GIVEN RECORDS Block Start

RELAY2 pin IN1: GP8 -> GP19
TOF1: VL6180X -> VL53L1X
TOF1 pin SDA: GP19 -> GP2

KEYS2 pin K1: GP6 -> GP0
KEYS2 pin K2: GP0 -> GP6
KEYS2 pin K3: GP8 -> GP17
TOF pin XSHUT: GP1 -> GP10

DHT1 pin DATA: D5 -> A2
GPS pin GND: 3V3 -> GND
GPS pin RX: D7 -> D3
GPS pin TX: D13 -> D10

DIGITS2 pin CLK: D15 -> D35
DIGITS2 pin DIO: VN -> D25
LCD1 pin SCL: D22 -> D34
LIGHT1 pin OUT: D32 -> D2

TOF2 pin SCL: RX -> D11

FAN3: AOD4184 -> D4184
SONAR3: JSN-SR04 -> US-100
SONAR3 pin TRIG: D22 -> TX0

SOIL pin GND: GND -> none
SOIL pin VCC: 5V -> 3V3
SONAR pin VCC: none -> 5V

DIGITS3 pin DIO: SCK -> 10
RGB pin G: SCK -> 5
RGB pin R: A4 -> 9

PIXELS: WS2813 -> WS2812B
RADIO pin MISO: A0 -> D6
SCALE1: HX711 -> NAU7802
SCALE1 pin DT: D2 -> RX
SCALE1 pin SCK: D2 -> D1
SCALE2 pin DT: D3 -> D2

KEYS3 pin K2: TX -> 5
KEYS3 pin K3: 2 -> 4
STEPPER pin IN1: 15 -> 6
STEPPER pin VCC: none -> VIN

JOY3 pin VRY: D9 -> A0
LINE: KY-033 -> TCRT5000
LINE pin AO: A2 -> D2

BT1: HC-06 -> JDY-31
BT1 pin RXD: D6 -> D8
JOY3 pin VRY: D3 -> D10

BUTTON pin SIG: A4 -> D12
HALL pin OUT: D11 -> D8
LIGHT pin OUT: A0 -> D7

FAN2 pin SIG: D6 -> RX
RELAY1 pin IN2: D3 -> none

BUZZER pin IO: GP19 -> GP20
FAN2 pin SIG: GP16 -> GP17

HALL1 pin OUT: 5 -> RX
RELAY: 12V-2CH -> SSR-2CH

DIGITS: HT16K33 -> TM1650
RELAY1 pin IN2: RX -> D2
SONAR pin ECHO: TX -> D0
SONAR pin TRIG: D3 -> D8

GIVEN RECORDS Block End

**EXERCISE REQUIREMENTS:** For each record above, give it again without a single change.

**SOLUTION BELOW:**
RELAY2 pin IN1: GP8 -> GP19
TOF1: VL6180X -> VL53L1X
TOF1 pin SDA: GP19 -> GP2

KEYS2 pin K1: GP6 -> GP0
KEYS2 pin K2: GP0 -> GP6
KEYS2 pin K3: GP8 -> GP17
TOF pin XSHUT: GP1 -> GP10

DHT1 pin DATA: D5 -> A2
GPS pin GND: 3V3 -> GND
GPS pin RX: D7 -> D3
GPS pin TX: D13 -> D10

DIGITS2 pin CLK: D15 -> D35
DIGITS2 pin DIO: VN -> D25
LCD1 pin SCL: D22 -> D34
LIGHT1 pin OUT: D32 -> D2

TOF2 pin SCL: RX -> D11

FAN3: AOD4184 -> D4184
SONAR3: JSN-SR04 -> US-100
SONAR3 pin TRIG: D22 -> TX0

SOIL pin GND: GND -> none
SOIL pin VCC: 5V -> 3V3
SONAR pin VCC: none -> 5V

DIGITS3 pin DIO: SCK -> 10
RGB pin G: SCK -> 5
RGB pin R: A4 -> 9

PIXELS: WS2813 -> WS2812B
RADIO pin MISO: A0 -> D6
SCALE1: HX711 -> NAU7802
SCALE1 pin DT: D2 -> RX
SCALE1 pin SCK: D2 -> D1
SCALE2 pin DT: D3 -> D2

KEYS3 pin K2: TX -> 5
KEYS3 pin K3: 2 -> 4
STEPPER pin IN1: 15 -> 6
STEPPER pin VCC: none -> VIN

JOY3 pin VRY: D9 -> A0
LINE: KY-033 -> TCRT5000
LINE pin AO: A2 -> D2

BT1: HC-06 -> JDY-31
BT1 pin RXD: D6 -> D8
JOY3 pin VRY: D3 -> D10

BUTTON pin SIG: A4 -> D12
HALL pin OUT: D11 -> D8
LIGHT pin OUT: A0 -> D7

FAN2 pin SIG: D6 -> RX
RELAY1 pin IN2: D3 -> none

BUZZER pin IO: GP19 -> GP20
FAN2 pin SIG: GP16 -> GP17

HALL1 pin OUT: 5 -> RX
RELAY: 12V-2CH -> SSR-2CH

DIGITS: HT16K33 -> TM1650
RELAY1 pin IN2: RX -> D2
SONAR pin ECHO: TX -> D0
SONAR pin TRIG: D3 -> D8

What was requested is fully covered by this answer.